Spatial reasoning data
######

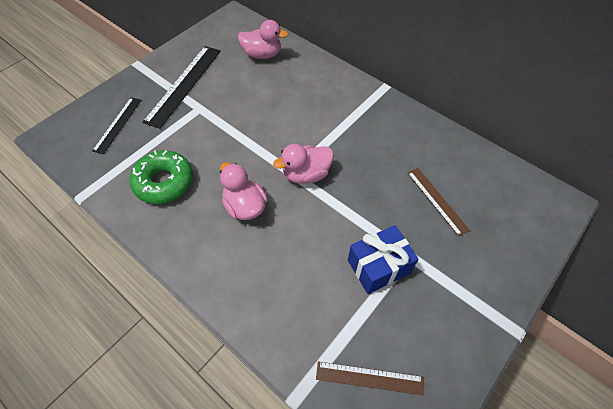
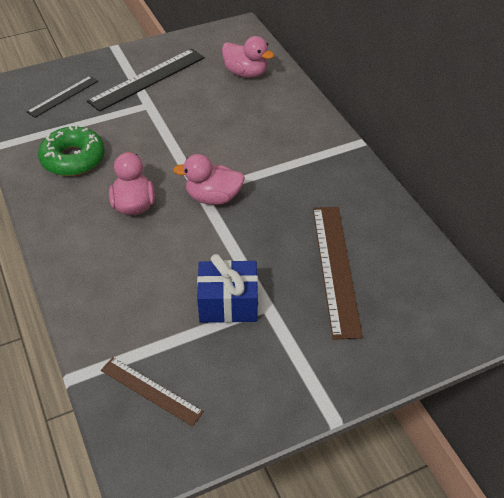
camera: 25 degrees right, 10 degrees down
(437, 200) = (335, 268): brown ruler -> brown ruler, size x1.68

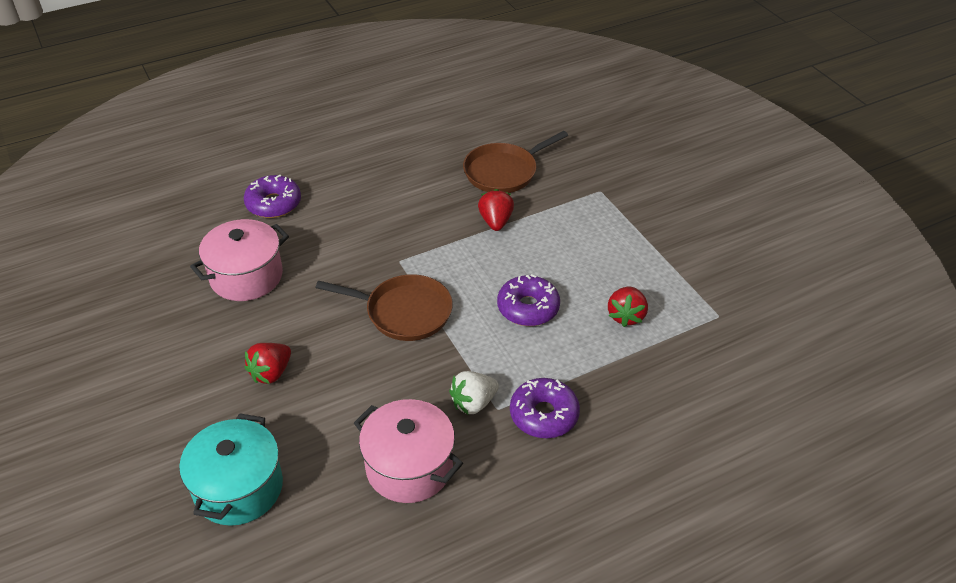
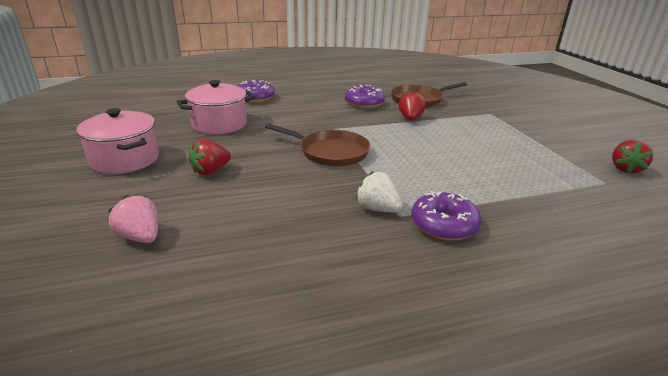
camera: 10 degrees right, 15 degrees down
(238, 488) = (140, 237): turquoise pot -> pink strawberry
(409, 467) = (306, 244): pink pot -> pink pot (125, 159)
(473, 403) = (377, 209): white strawberry -> white strawberry turned 60 degrees clockwise
(528, 308) = (432, 160): purple donut -> purple donut (364, 103)
(626, 316) = (518, 174): red strawberry -> red strawberry (625, 169)

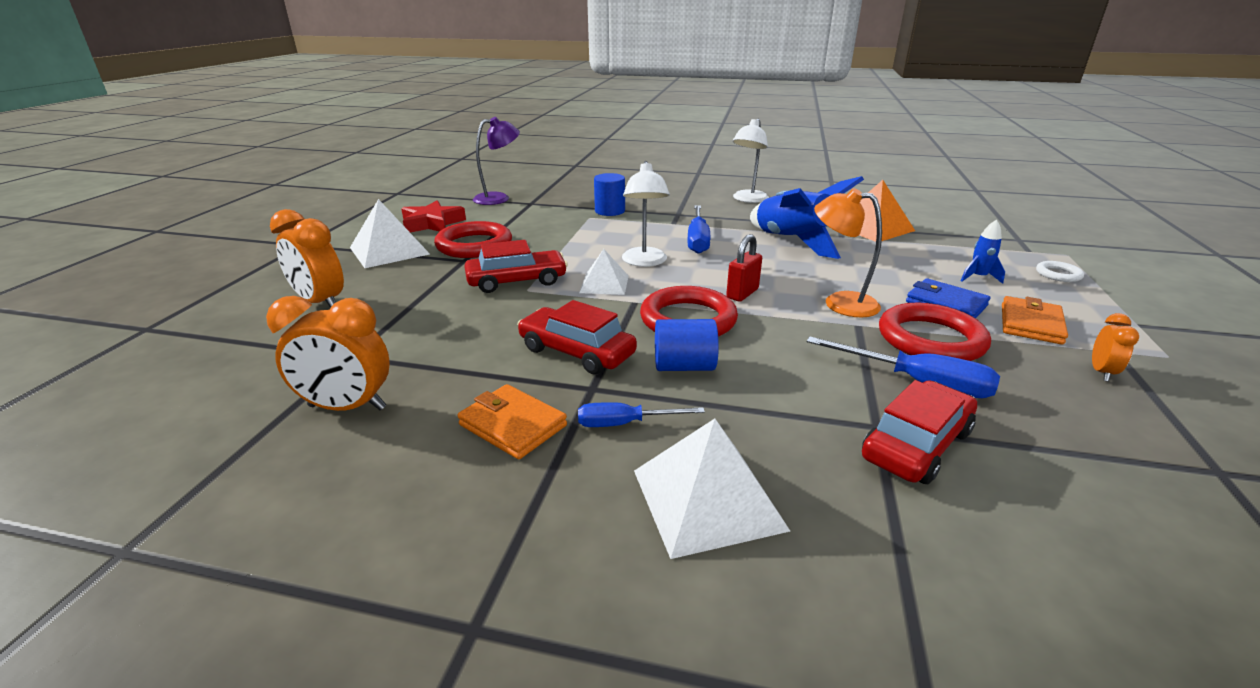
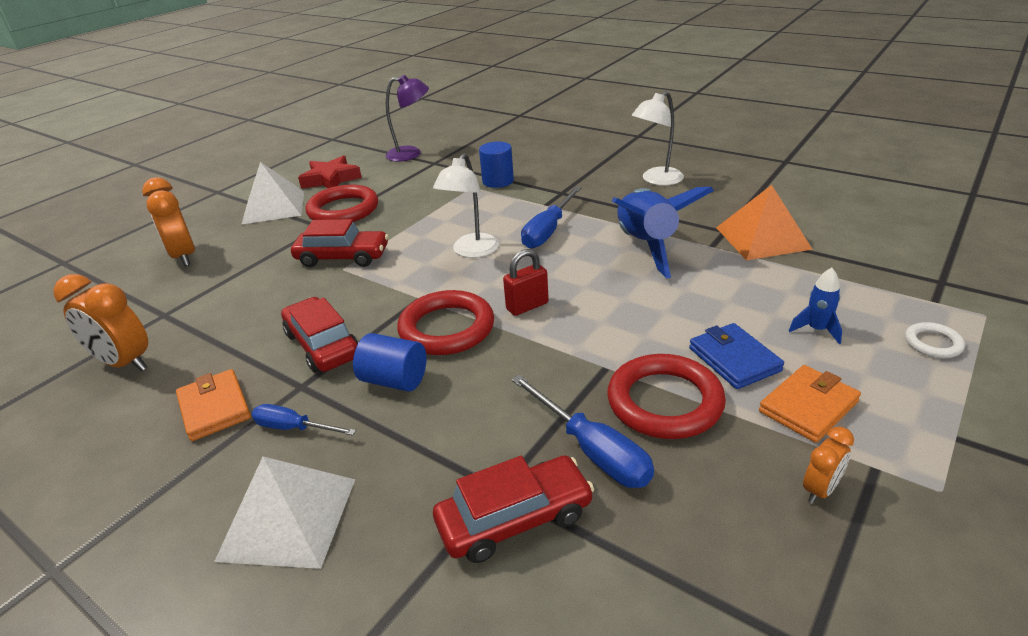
camera: 25 degrees right, 5 degrees up
(604, 284) = (412, 272): white pyramid -> none
(840, 302) = (615, 335): orange lamp -> none

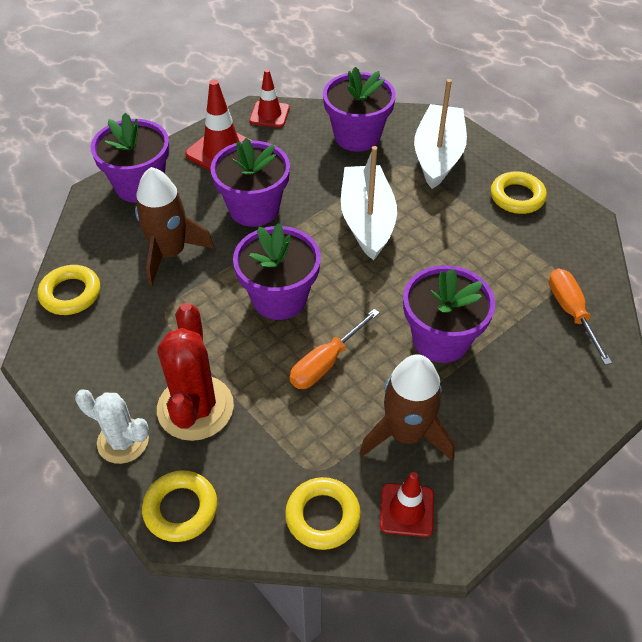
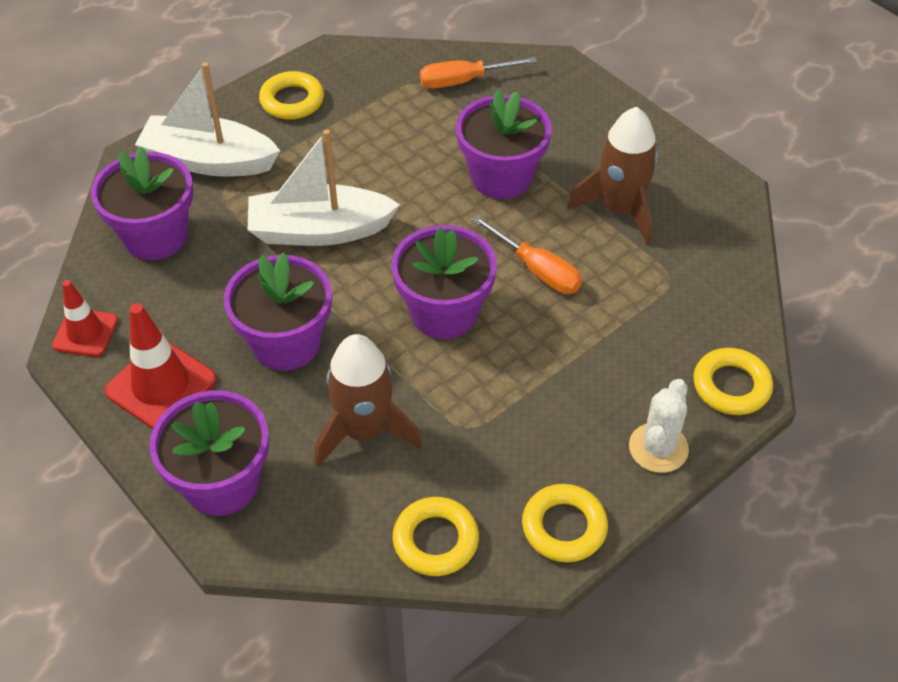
camera: 90 degrees left, 0 degrees up
(195, 408) = (607, 383): red cactus -> none
(322, 516) = (719, 273): yellow ring -> yellow ring (564, 527)
(406, 510) = (702, 213): red traffic cone -> none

######

*About this task*
Search the data for the string "white". List each line that has it.

*Answer to this task*
(473, 403) = (377, 209): white strawberry -> white strawberry turned 60 degrees clockwise
(604, 284) = (412, 272): white pyramid -> none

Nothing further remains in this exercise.